— Exercise details —
Copy the records word for word, omitting all pictures.
○ ○ ○ ○
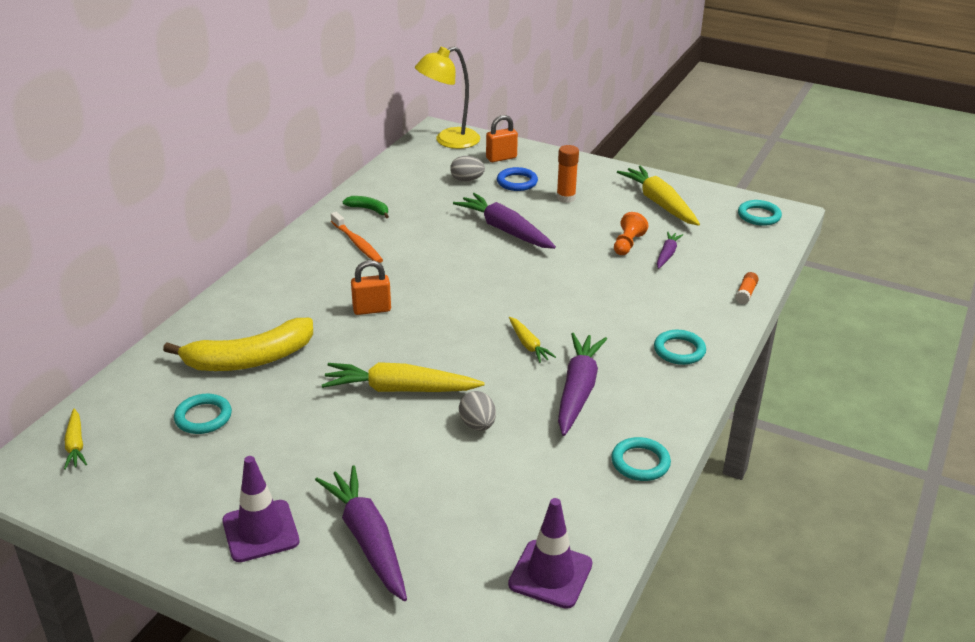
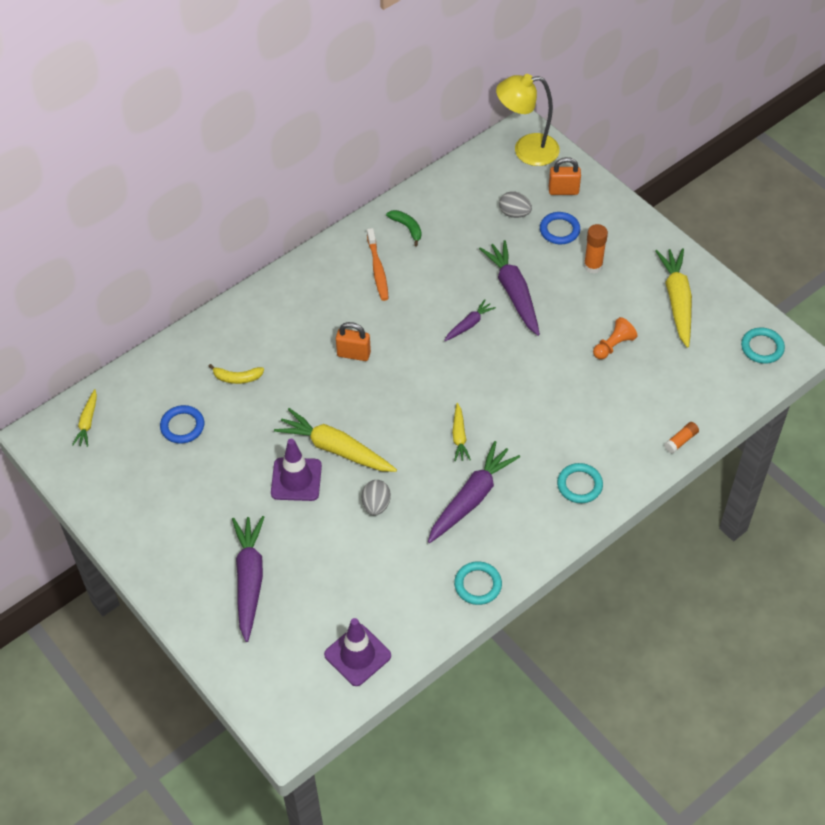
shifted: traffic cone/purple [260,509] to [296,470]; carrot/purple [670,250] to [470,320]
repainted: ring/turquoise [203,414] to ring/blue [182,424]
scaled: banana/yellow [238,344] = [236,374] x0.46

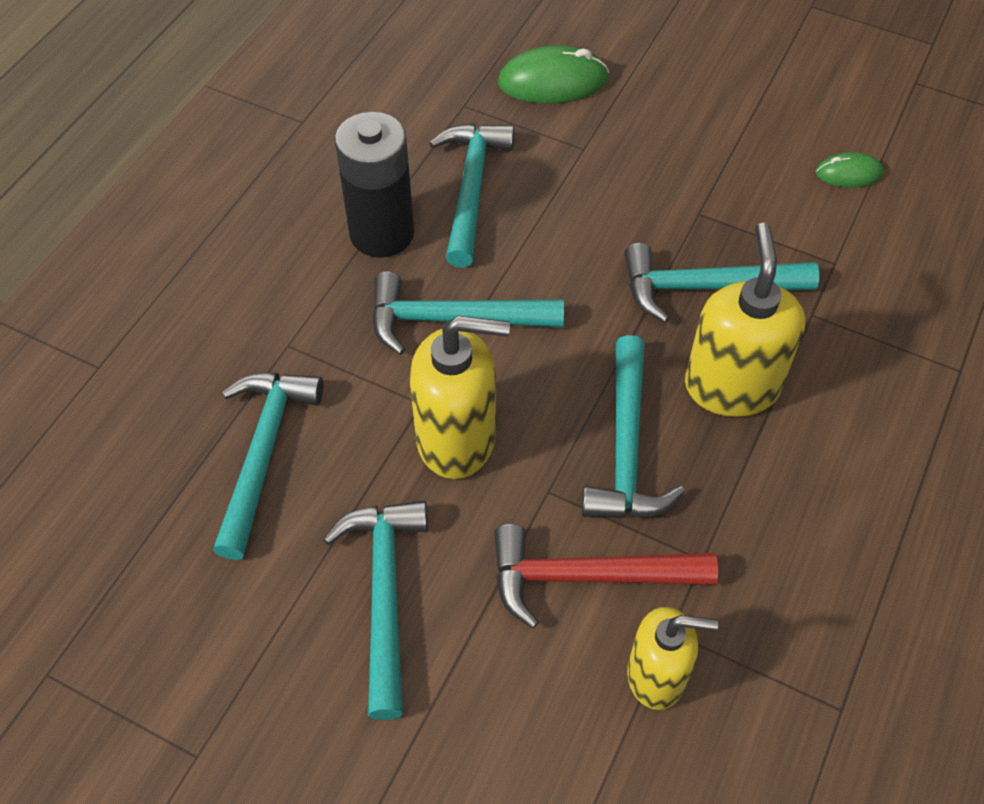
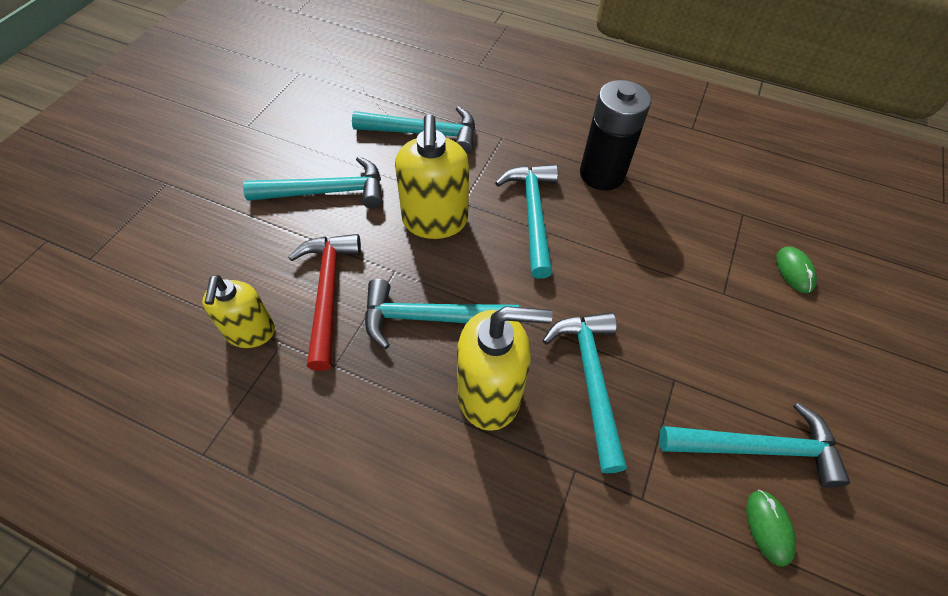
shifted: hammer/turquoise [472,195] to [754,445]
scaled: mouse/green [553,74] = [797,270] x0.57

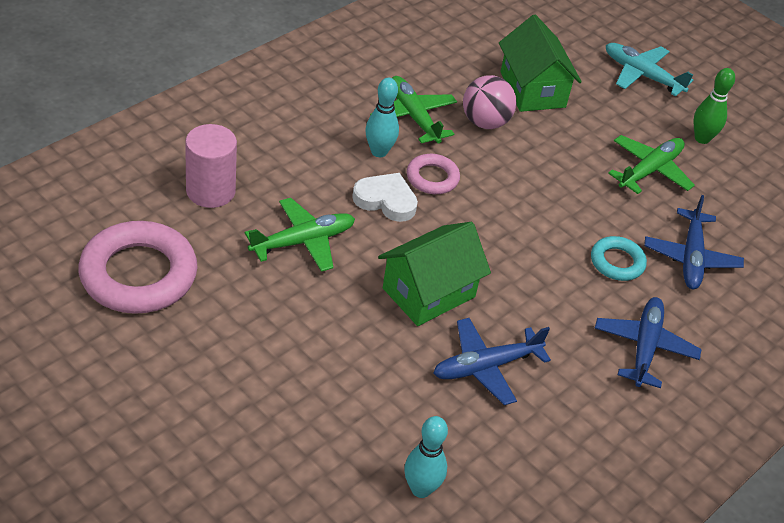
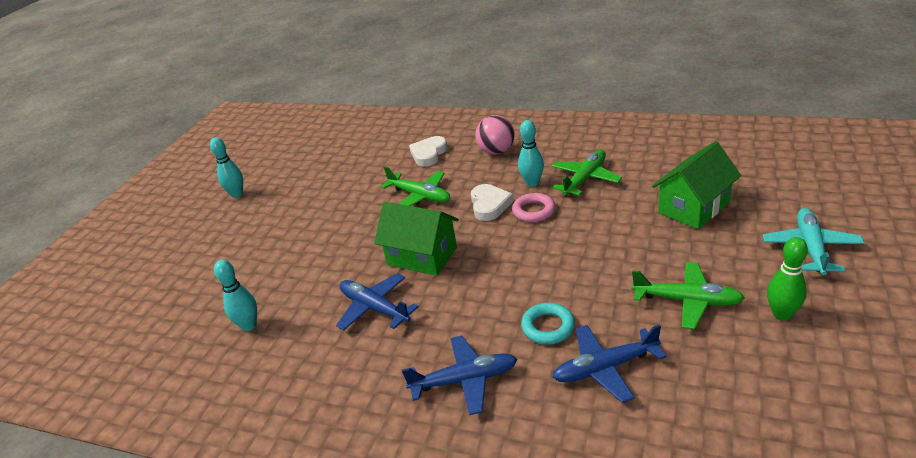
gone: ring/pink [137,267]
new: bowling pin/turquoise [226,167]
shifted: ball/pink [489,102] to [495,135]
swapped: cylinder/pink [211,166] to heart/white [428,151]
○ ○ ○ ○
— Exercise output —
shifted: traffic cone/purple [260,509] to [296,470]; carrot/purple [670,250] to [470,320]
repainted: ring/turquoise [203,414] to ring/blue [182,424]
scaled: banana/yellow [238,344] = [236,374] x0.46

shifted: hammer/turquoise [472,195] to [754,445]
scaled: mouse/green [553,74] = [797,270] x0.57

gone: ring/pink [137,267]
new: bowling pin/turquoise [226,167]
shifted: ball/pink [489,102] to [495,135]
swapped: cylinder/pink [211,166] to heart/white [428,151]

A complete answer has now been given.